Data extract Block Start

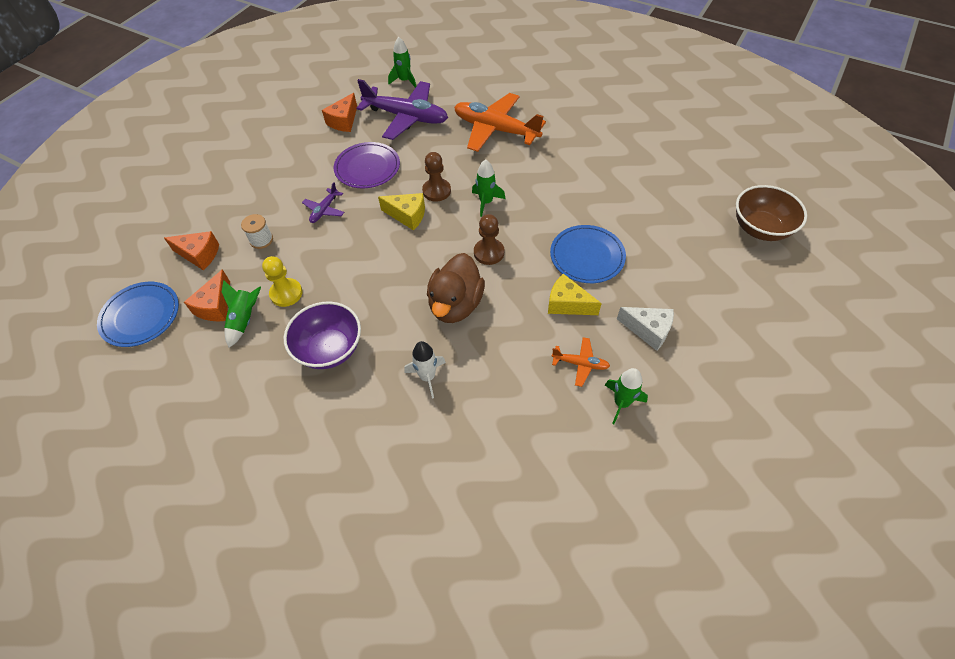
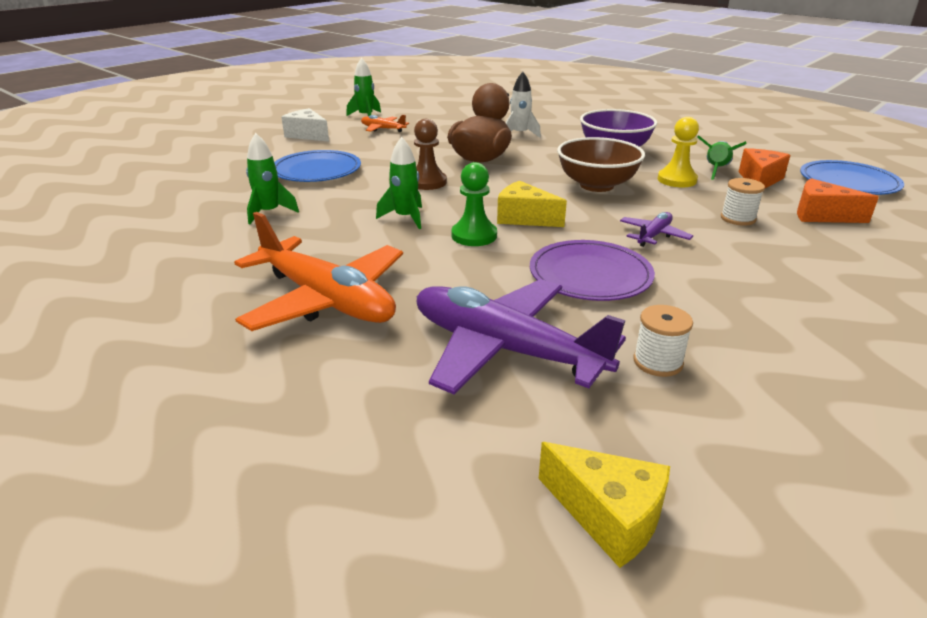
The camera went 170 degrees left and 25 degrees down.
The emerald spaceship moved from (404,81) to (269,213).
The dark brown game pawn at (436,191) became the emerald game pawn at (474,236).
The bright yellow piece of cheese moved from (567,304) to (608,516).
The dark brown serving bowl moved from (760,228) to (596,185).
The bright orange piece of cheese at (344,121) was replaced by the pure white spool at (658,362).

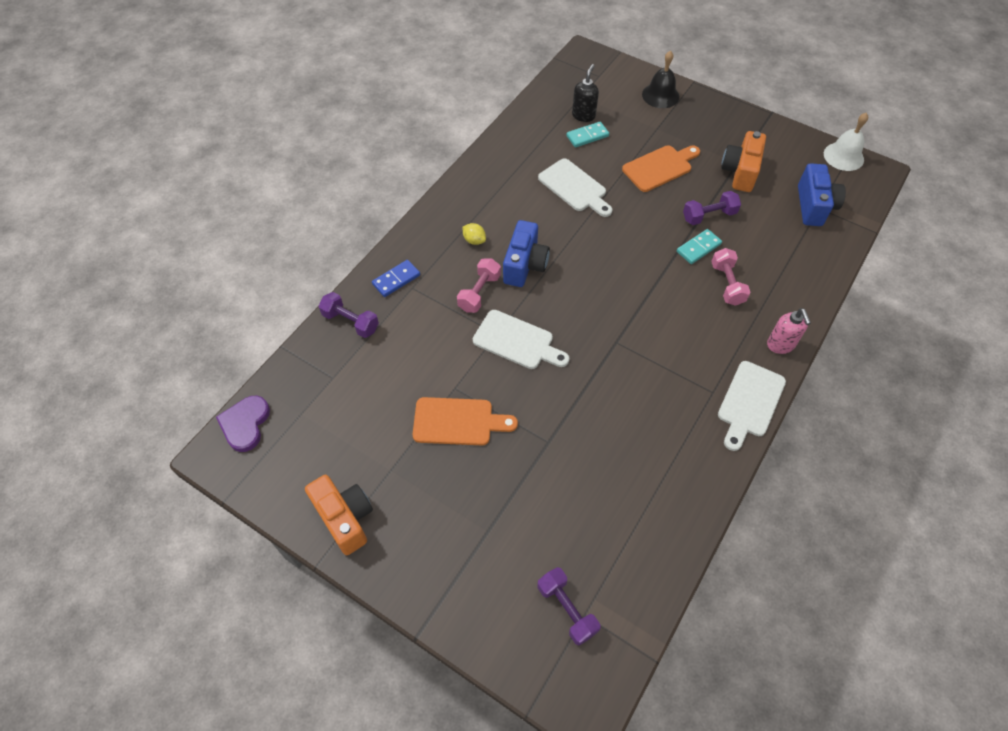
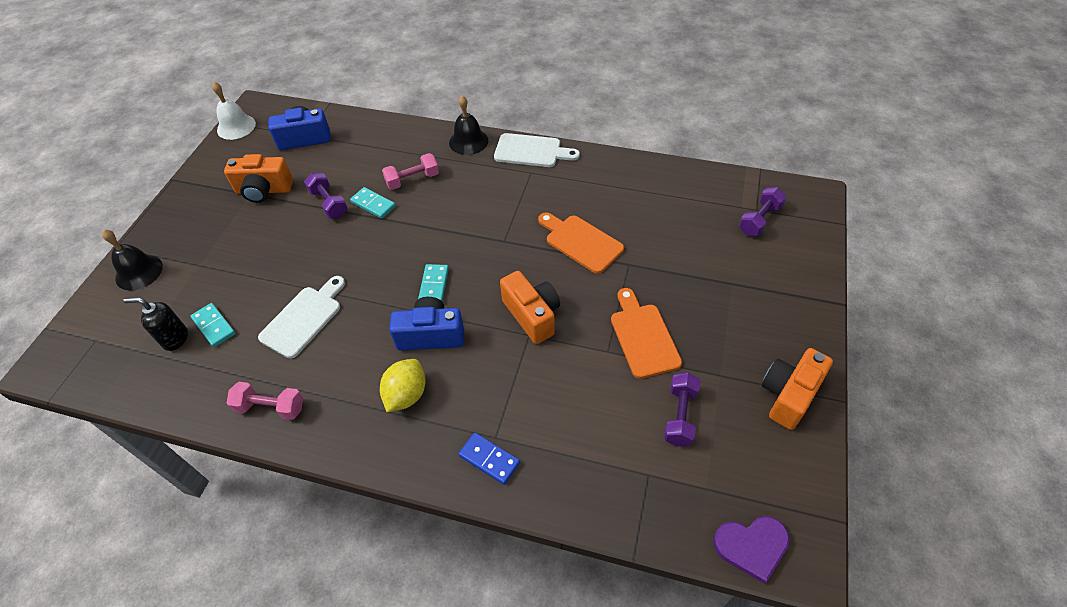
The camera went 105 degrees left and 5 degrees down.
The rose-pink free weight moved from (479,292) to (270,407).
The bright yellow citrus fruit at (474,240) changed to 1.69 times the size.
The teal domino tile at (433,286) appeared.
The rose-pink soap pump at (780,345) was replaced by the black school bell at (468,141).
The pure white cutting board at (517,341) was replaced by the bright orange camera at (532,315).
The bright orange cutting board moved from (659,167) to (581,242).
The royal purple free weight moved from (350,322) to (680,416).

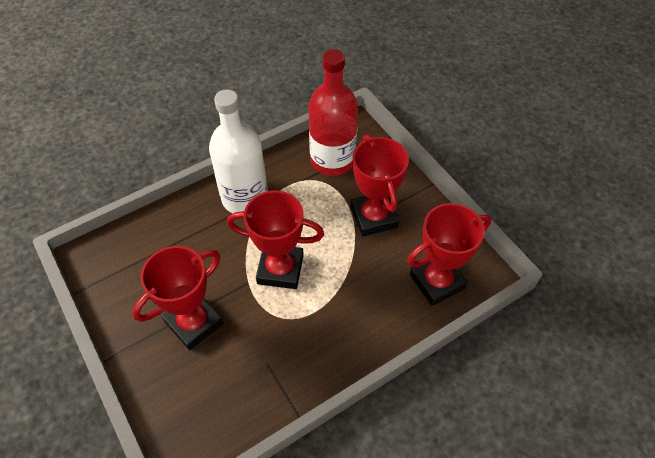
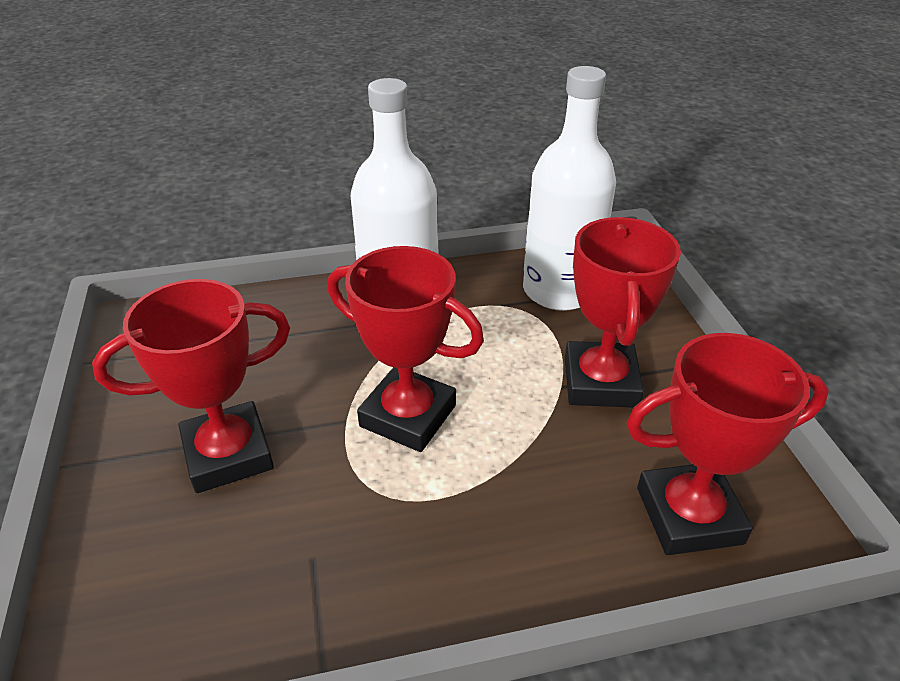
The camera went 20 degrees right and 15 degrees down.
The crimson flask at (332,160) became the pure white flask at (559,290).

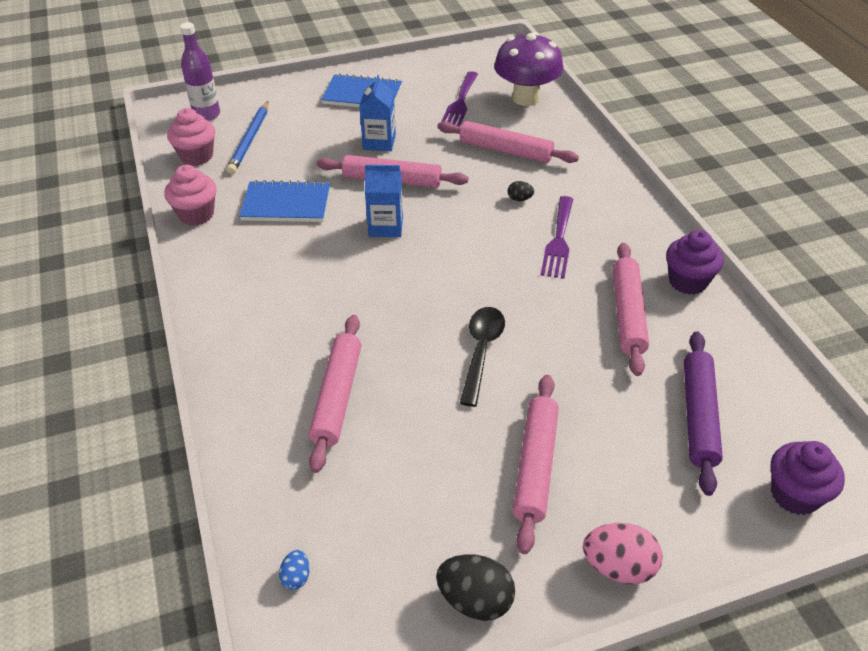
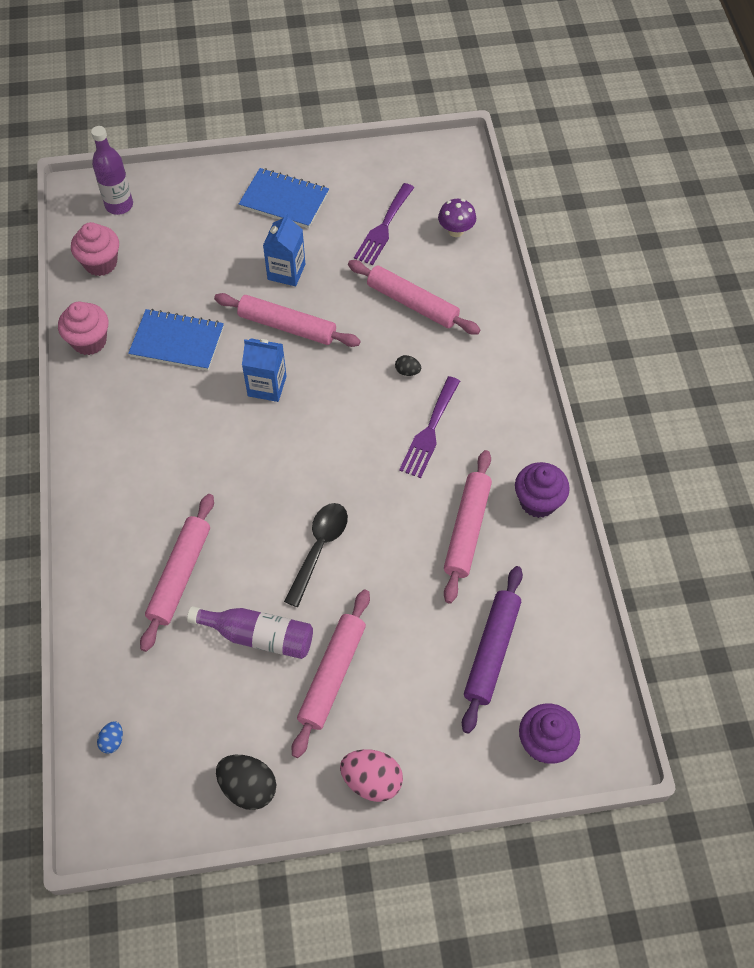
The camera went 10 degrees right and 15 degrees up.
The royal purple flask at (258,636) appeared.
The royal purple toadstool at (526,98) changed to 0.52 times the size.
The blue wooden pencil at (250,140) disappeared.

Data extract Block End

● **Task**
Take the material above from its first line through the line that has "The dark brown serving" and copy it exactly, without any pictures.

● **Solution to this exercise**
The camera went 170 degrees left and 25 degrees down.
The emerald spaceship moved from (404,81) to (269,213).
The dark brown game pawn at (436,191) became the emerald game pawn at (474,236).
The bright yellow piece of cheese moved from (567,304) to (608,516).
The dark brown serving bowl moved from (760,228) to (596,185).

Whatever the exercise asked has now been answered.